#### [Exercise materials]
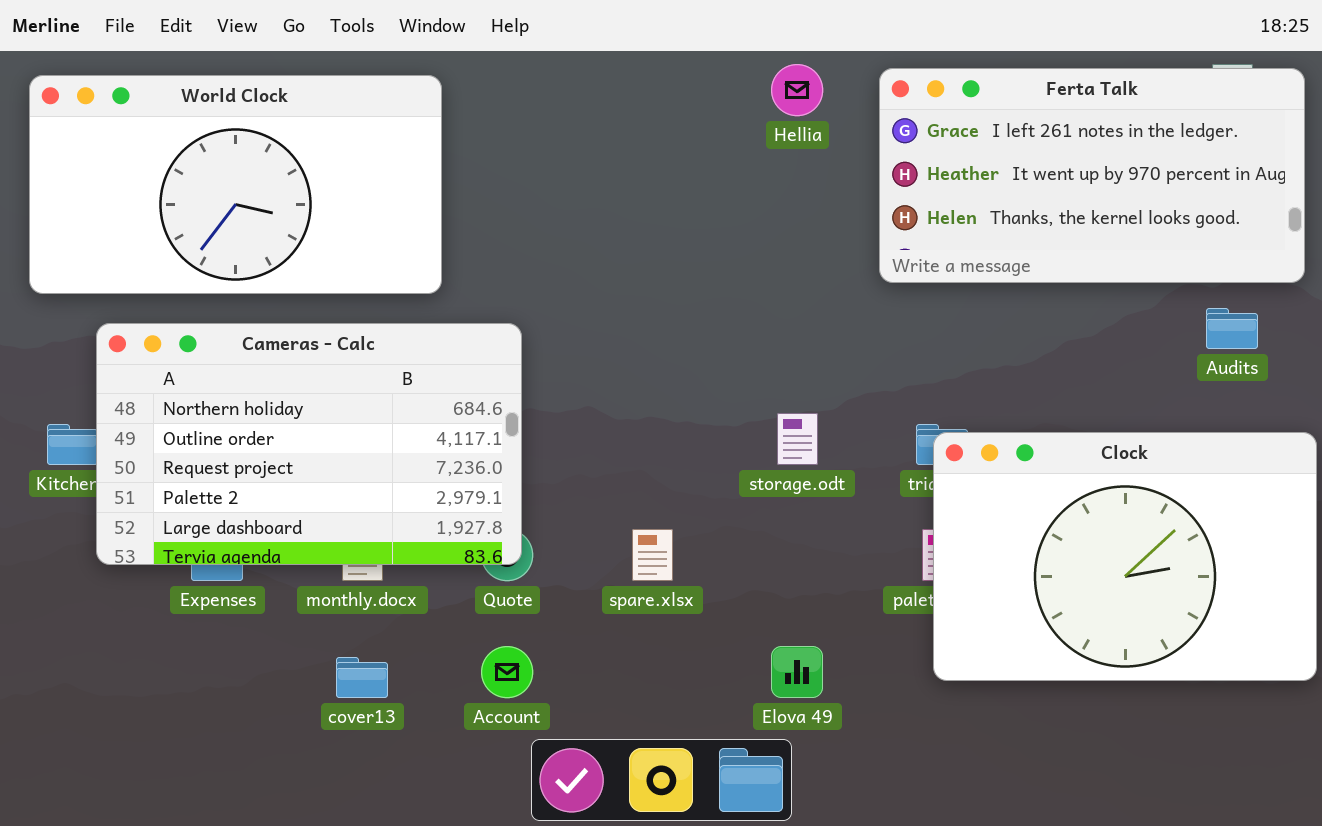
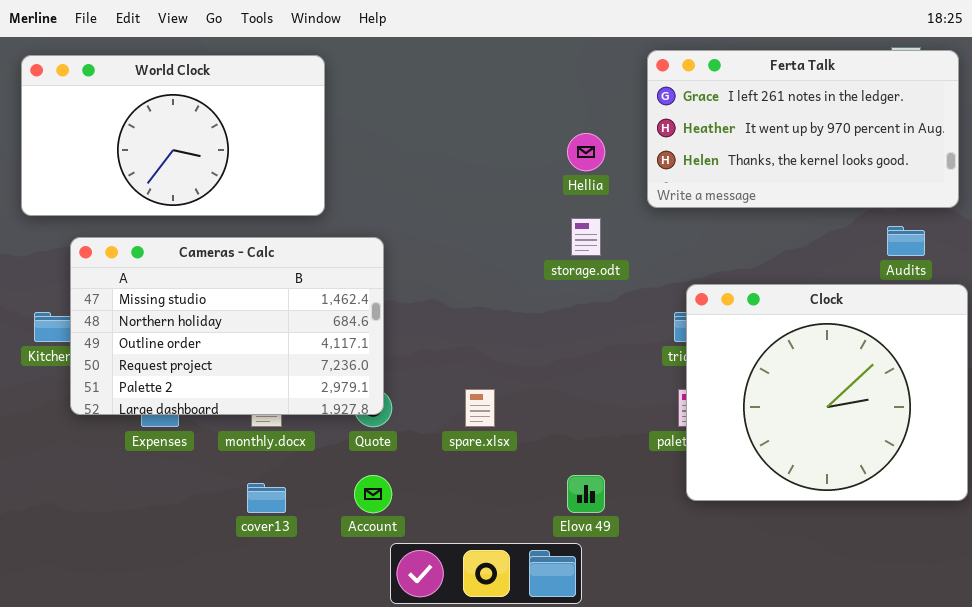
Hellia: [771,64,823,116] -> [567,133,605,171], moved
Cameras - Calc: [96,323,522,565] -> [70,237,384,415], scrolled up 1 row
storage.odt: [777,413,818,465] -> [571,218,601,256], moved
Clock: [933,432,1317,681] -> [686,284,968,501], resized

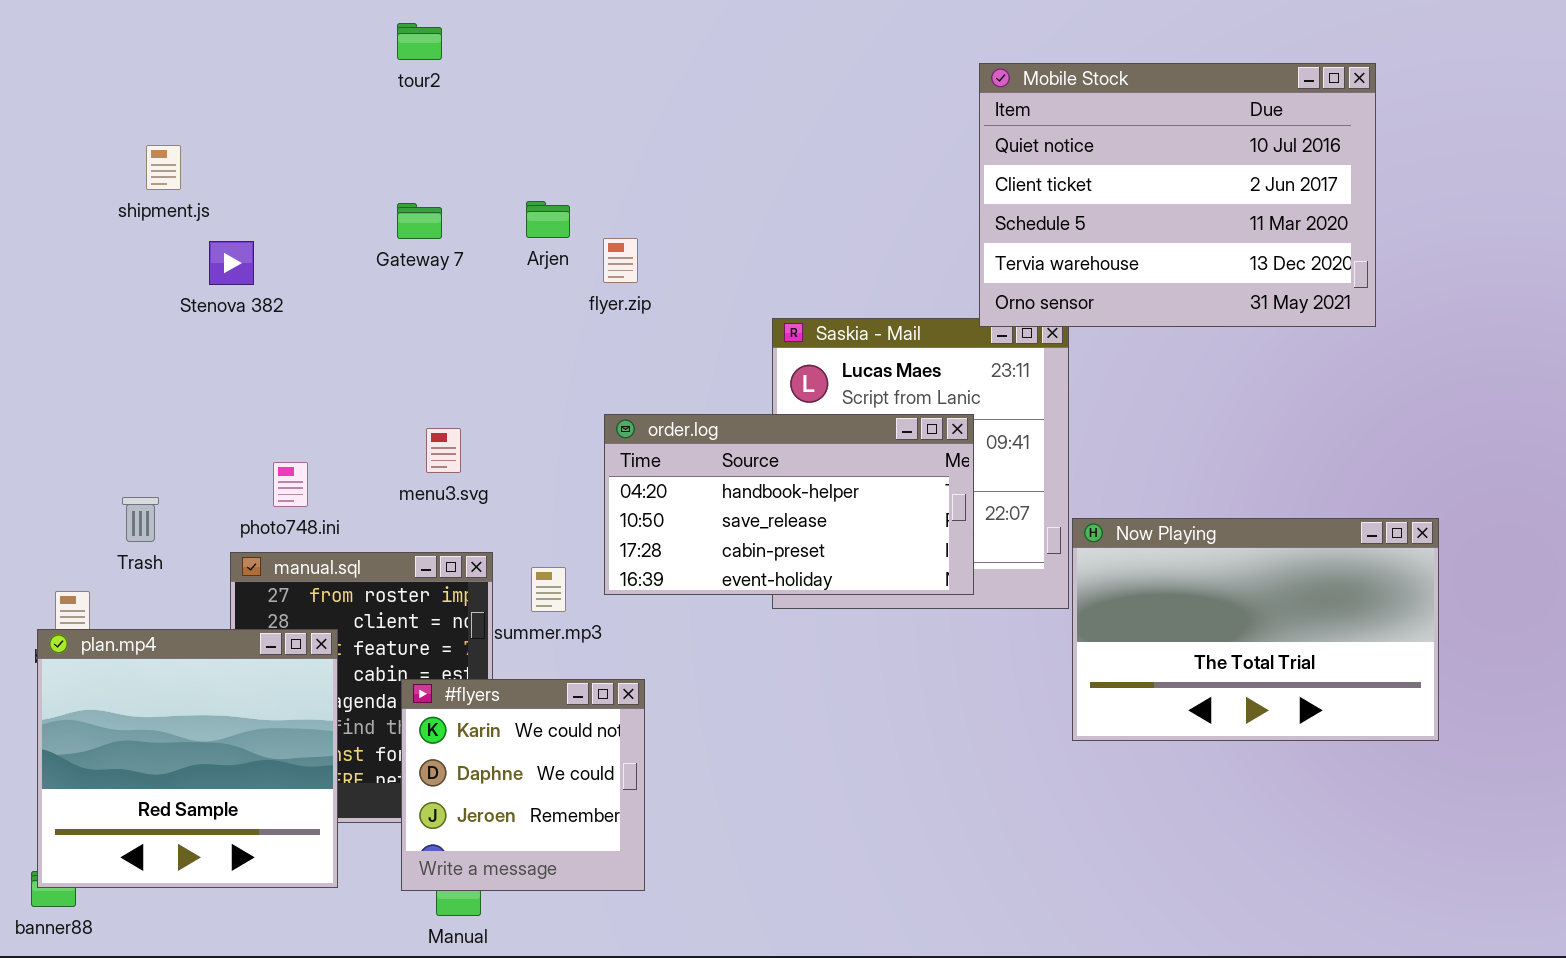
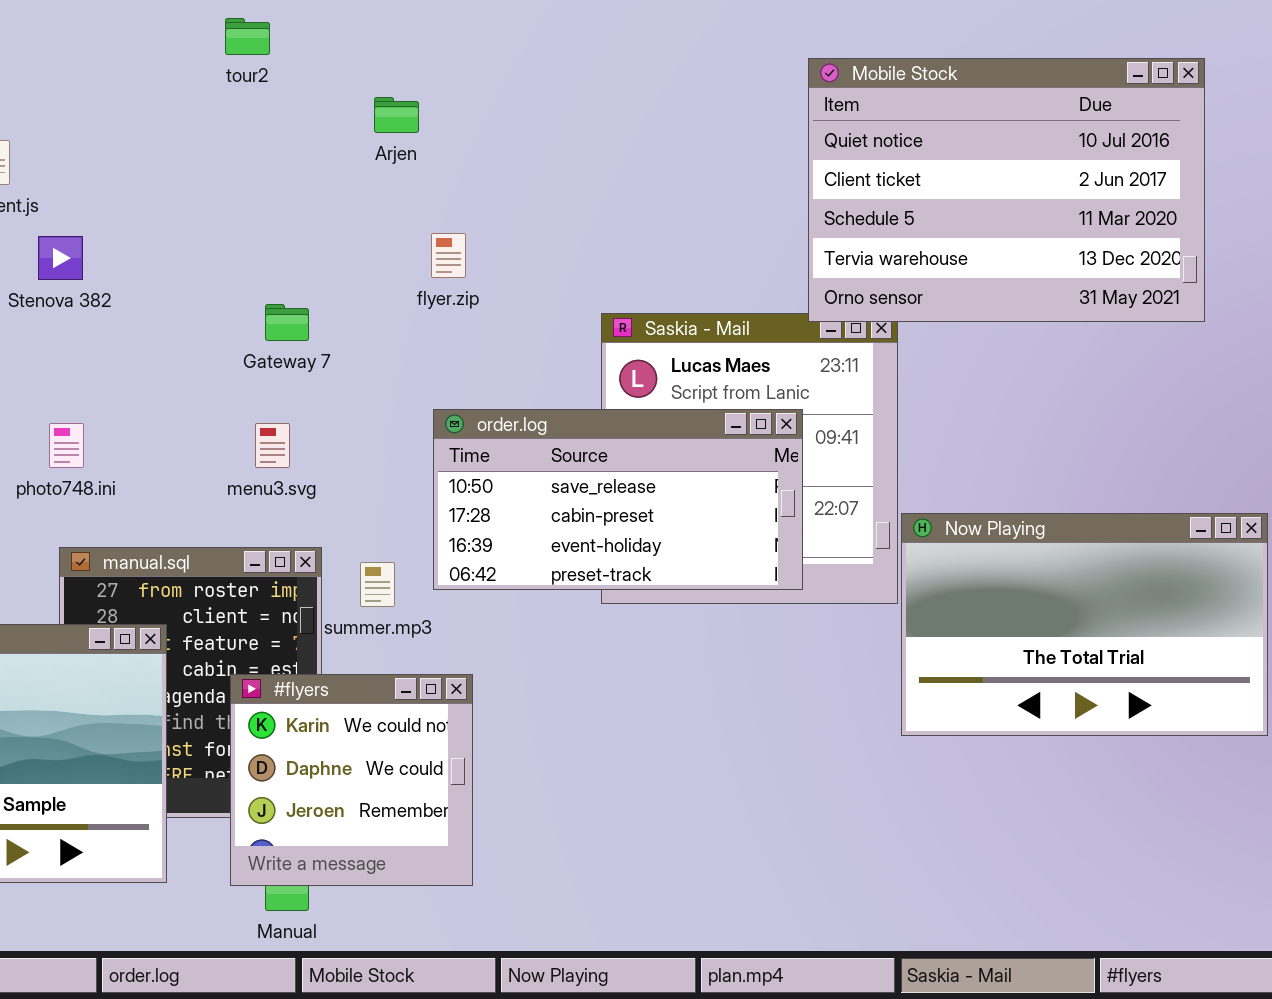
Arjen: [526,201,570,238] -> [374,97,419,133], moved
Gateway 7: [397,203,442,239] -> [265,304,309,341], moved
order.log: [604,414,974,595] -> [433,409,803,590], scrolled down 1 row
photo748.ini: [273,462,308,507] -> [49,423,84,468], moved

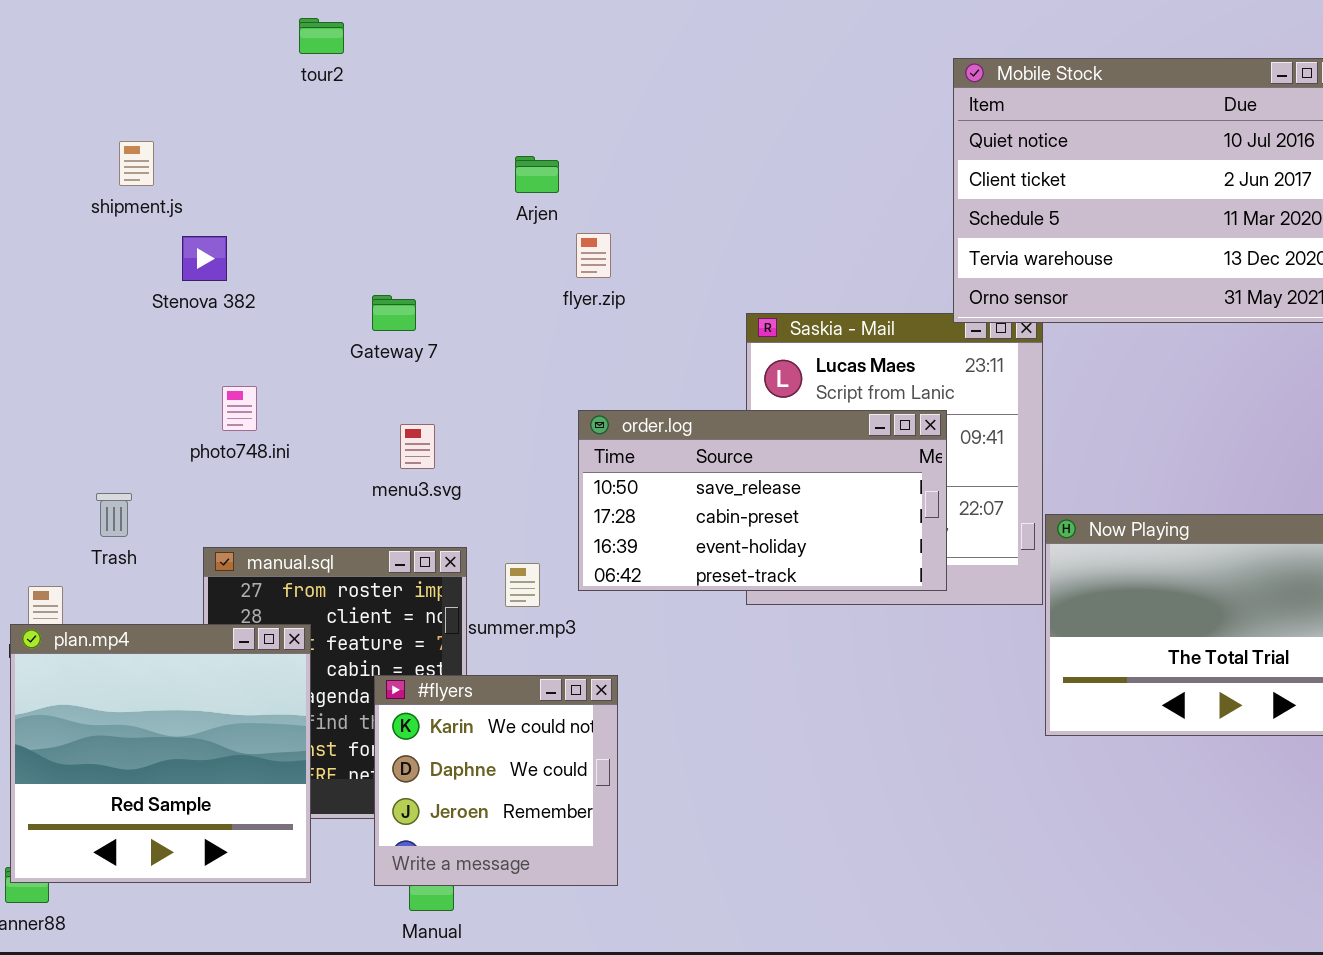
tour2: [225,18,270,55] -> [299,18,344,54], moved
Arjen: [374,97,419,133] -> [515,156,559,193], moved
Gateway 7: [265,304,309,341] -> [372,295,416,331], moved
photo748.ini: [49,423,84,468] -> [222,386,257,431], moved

#### [Work required]
Please reproduce the line containing "tour2: [225,18,270,55] ->" and each line after it to the end of the listing, exactly, with nothing added or left out.

#### [Solution]
tour2: [225,18,270,55] -> [299,18,344,54], moved
Arjen: [374,97,419,133] -> [515,156,559,193], moved
Gateway 7: [265,304,309,341] -> [372,295,416,331], moved
photo748.ini: [49,423,84,468] -> [222,386,257,431], moved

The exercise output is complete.